— Listed entries —
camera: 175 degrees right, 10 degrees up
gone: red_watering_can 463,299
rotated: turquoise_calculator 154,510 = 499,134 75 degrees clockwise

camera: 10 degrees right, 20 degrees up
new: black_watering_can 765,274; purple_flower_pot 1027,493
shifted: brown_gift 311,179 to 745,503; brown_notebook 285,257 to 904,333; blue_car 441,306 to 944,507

...

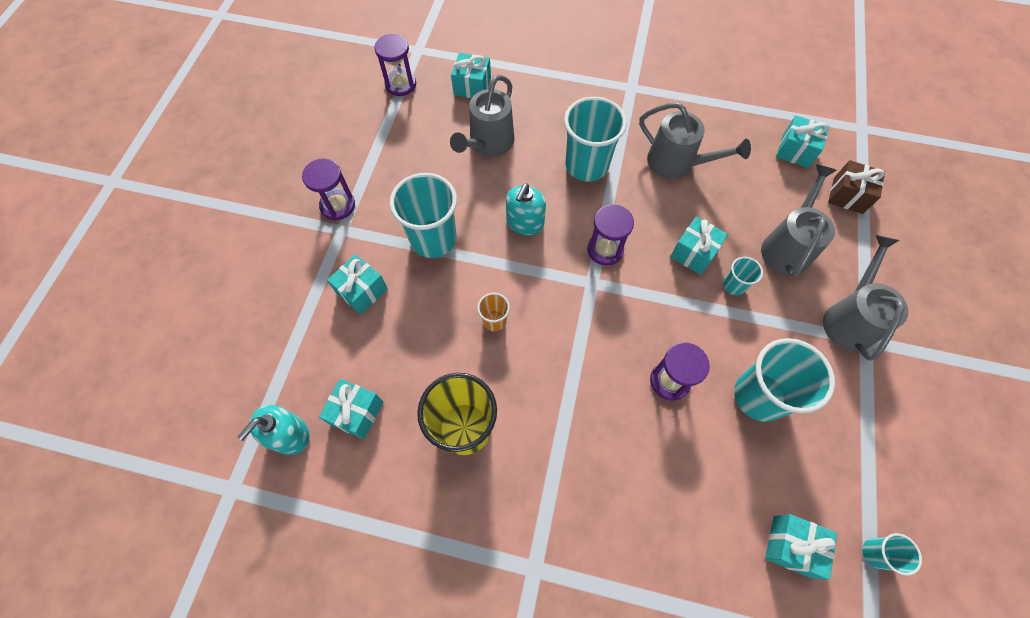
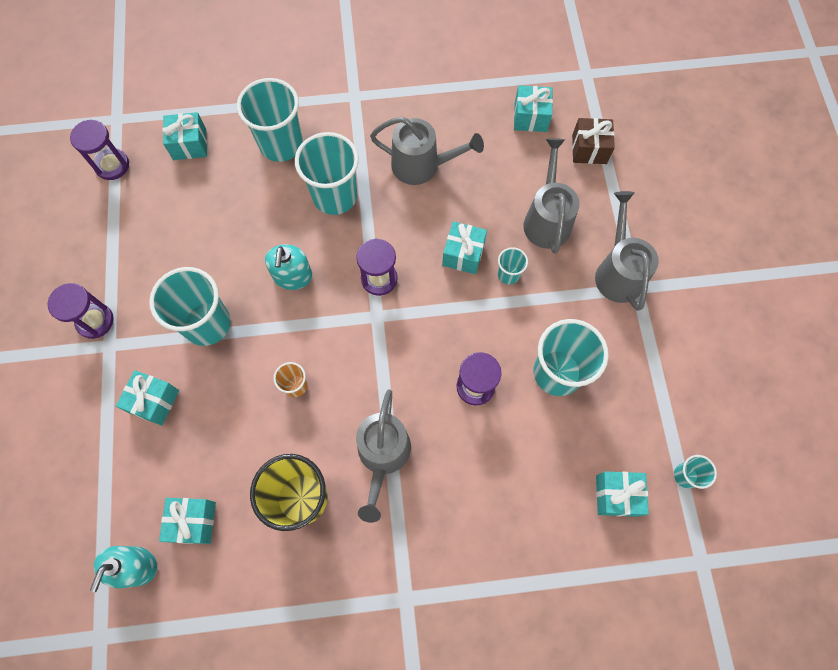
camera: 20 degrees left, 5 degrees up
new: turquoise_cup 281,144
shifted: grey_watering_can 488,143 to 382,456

---

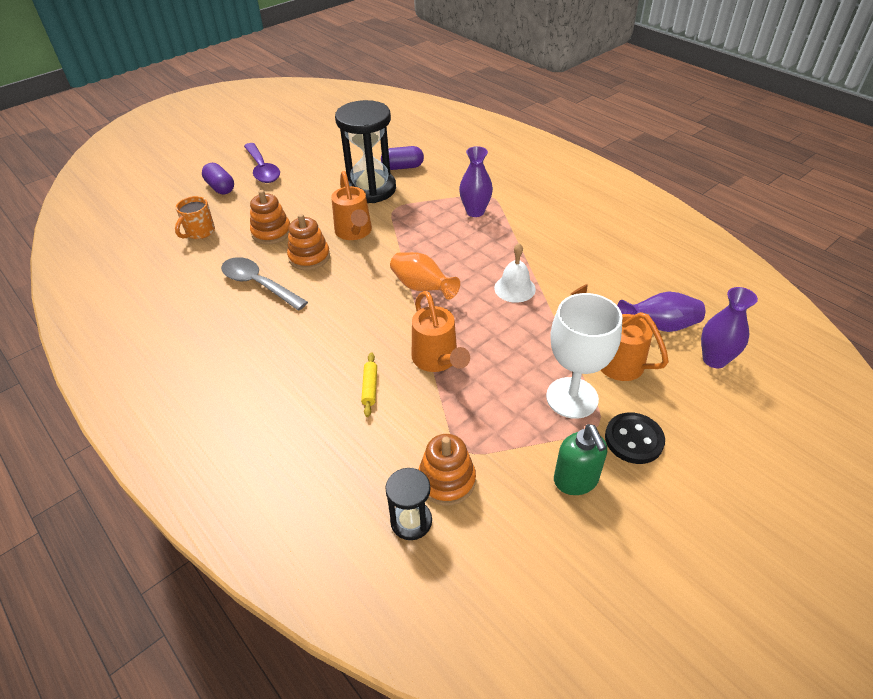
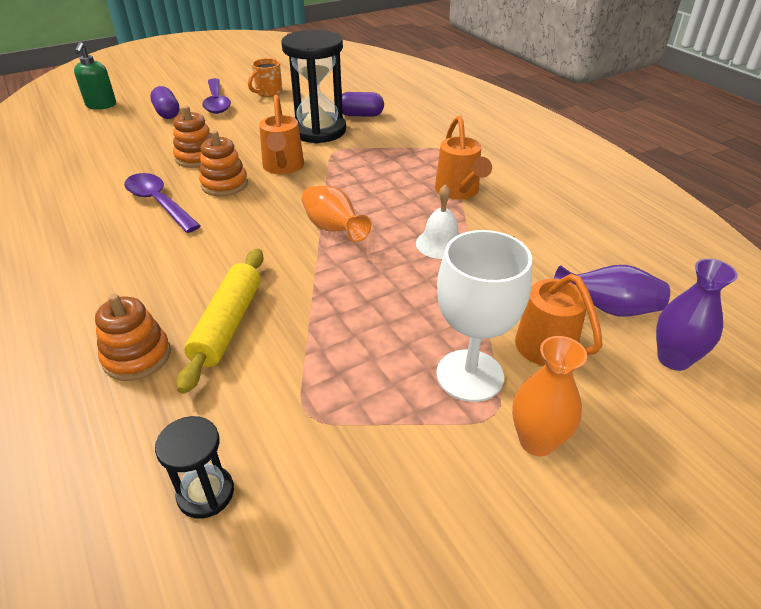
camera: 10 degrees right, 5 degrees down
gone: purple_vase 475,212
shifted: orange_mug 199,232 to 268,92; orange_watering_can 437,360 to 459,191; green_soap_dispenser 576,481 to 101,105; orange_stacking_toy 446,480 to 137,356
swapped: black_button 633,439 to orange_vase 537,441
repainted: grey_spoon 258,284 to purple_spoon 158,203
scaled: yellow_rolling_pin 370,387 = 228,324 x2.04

— What you have to do —
From the line that has "camera: 175 degrees right, 10 degrees up" through the line that has "gone: red_watering_can 463,299", copy every line exactly as it appears above, and leave out all others.

— Solution for this exercise —
camera: 175 degrees right, 10 degrees up
gone: red_watering_can 463,299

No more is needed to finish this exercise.